──────── DATA RECORDS

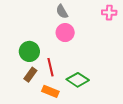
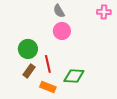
green diamond: (78, 80) -> (74, 76), turned -30

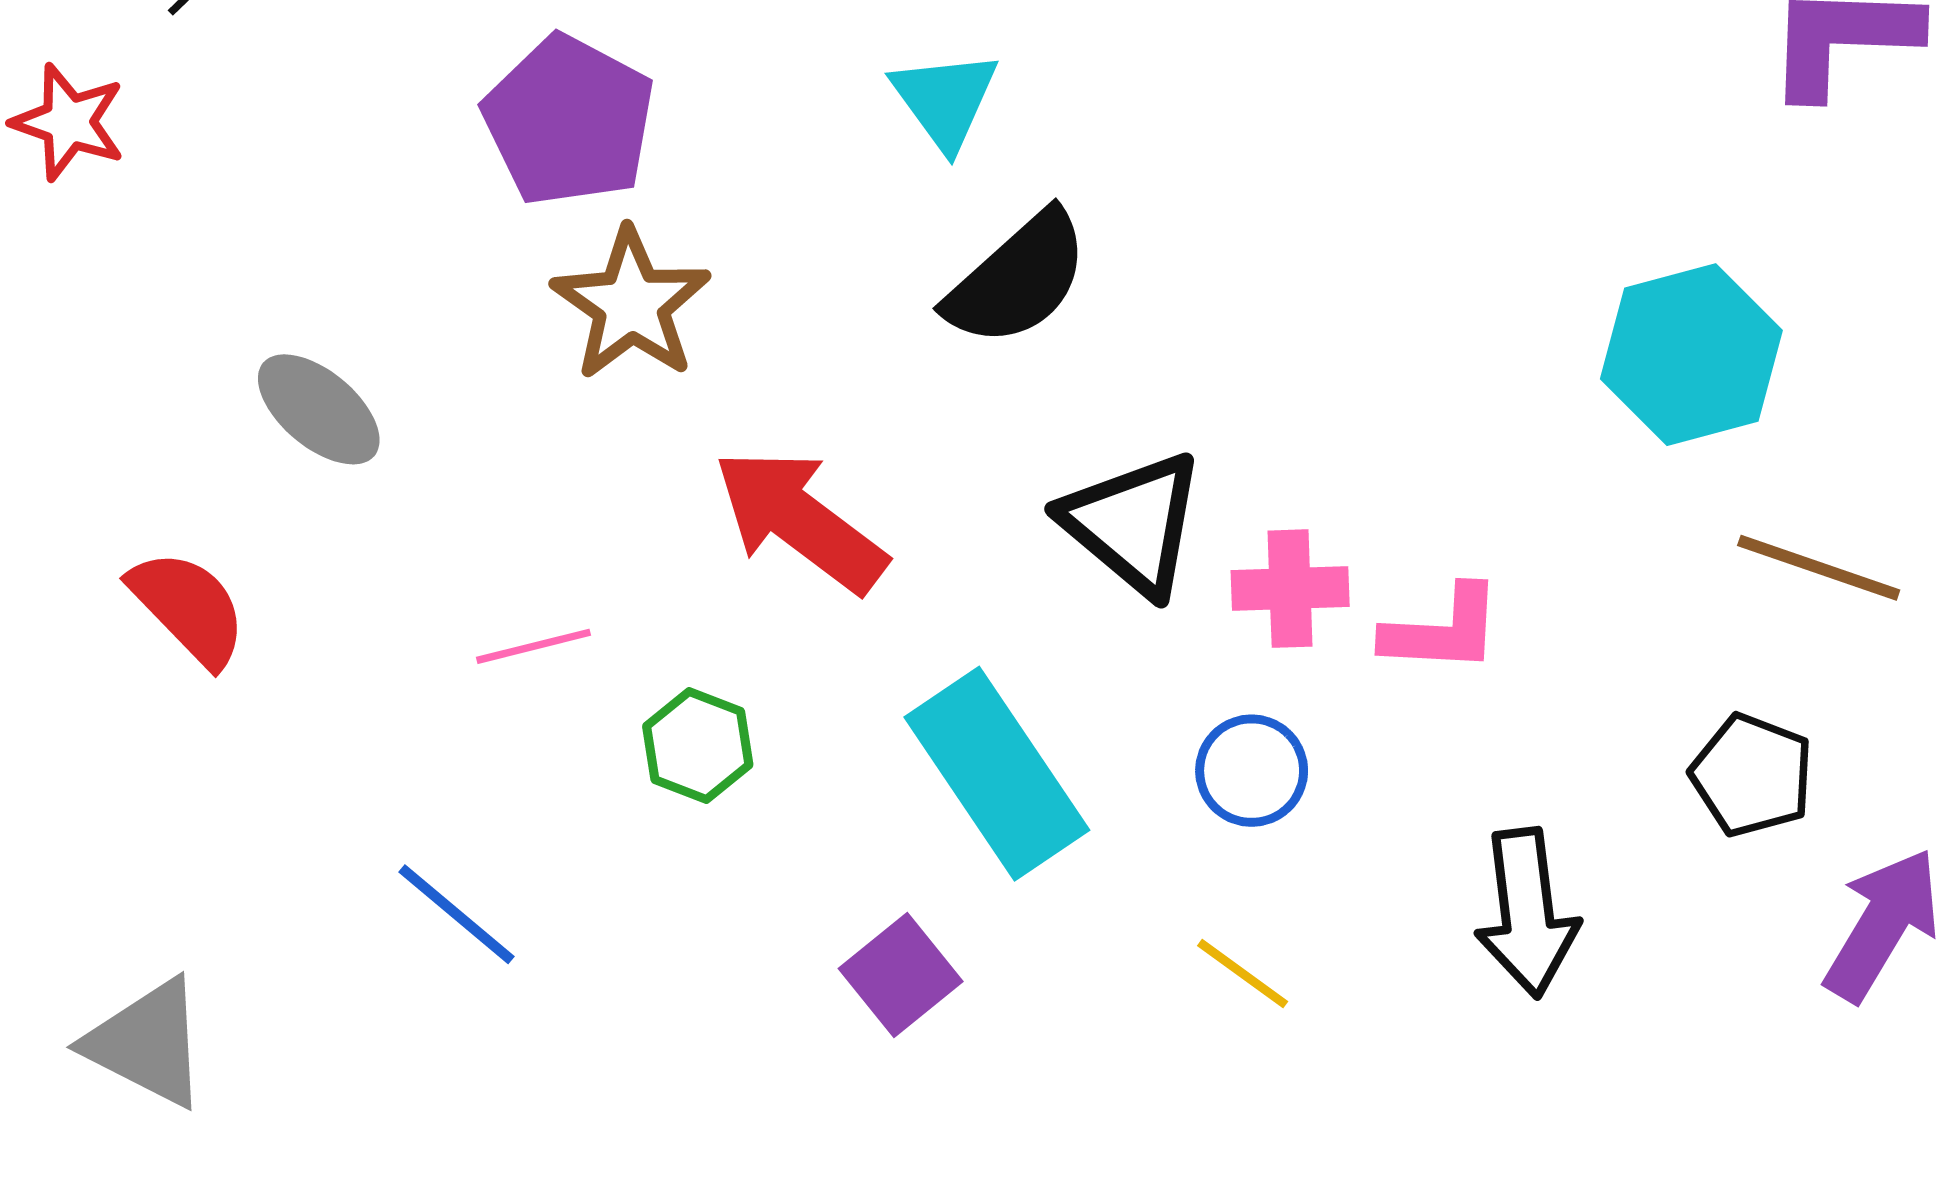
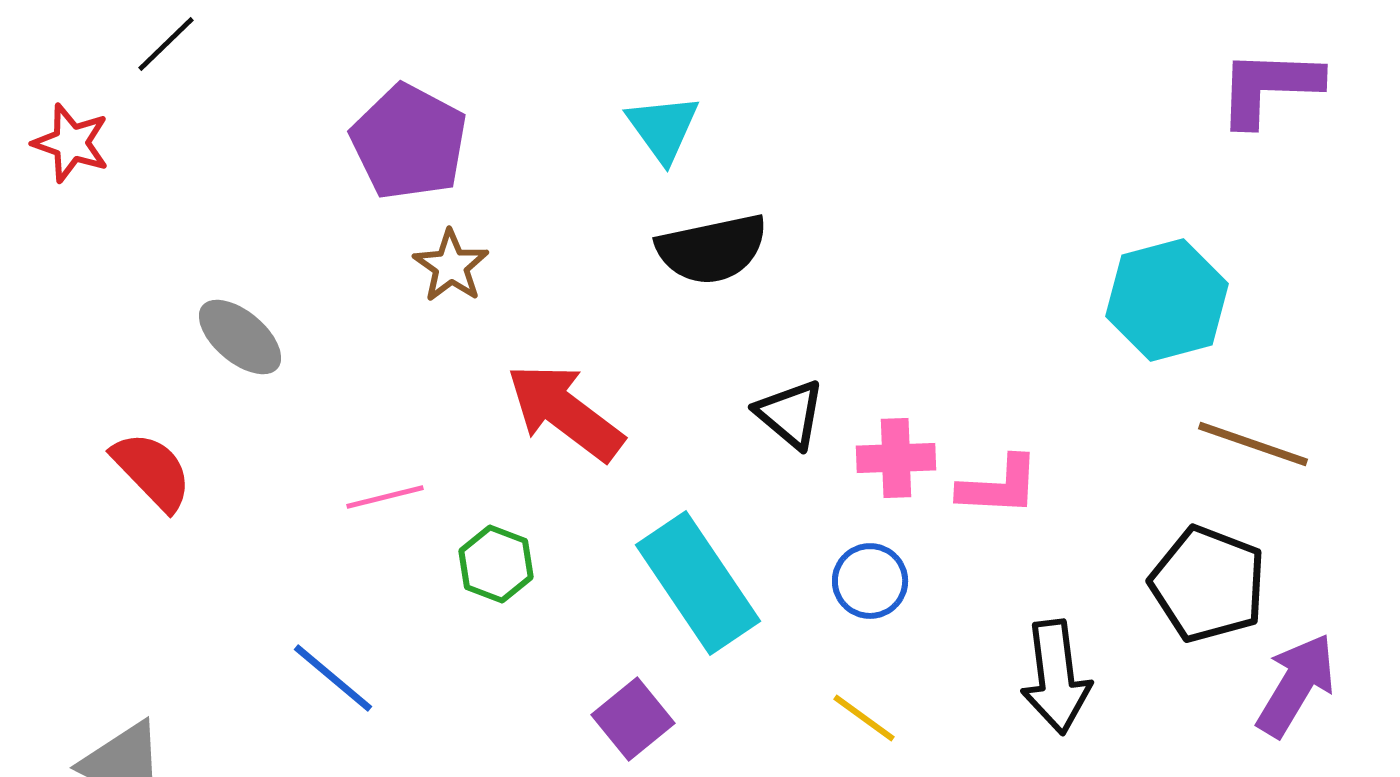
black semicircle: (1018, 279) -> (712, 249), turned 30
brown star: (631, 304) -> (451, 266), size x0.7
black triangle: (1133, 523) -> (790, 414), size x0.7
black pentagon: (1752, 775) -> (1208, 584), size x1.4

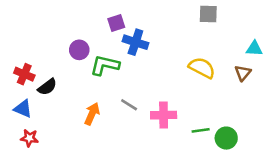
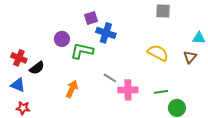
gray line: (129, 105) -> (110, 78), moved
green line: (201, 130) -> (161, 92), moved

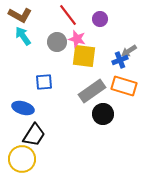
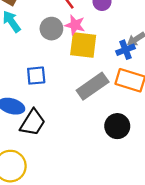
black circle: (103, 114) -> (117, 126), moved
black trapezoid: (34, 135) -> (33, 123), moved

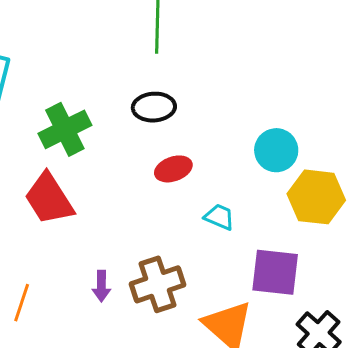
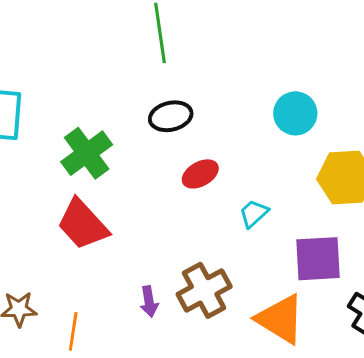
cyan circle: (276, 150) -> (295, 113), moved
cyan trapezoid: (219, 217) -> (254, 213), turned -56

────────────────

Go through the entries and report every line with the string "green".

green diamond: (78, 80) -> (74, 76), turned -30
green line: (201, 130) -> (161, 92), moved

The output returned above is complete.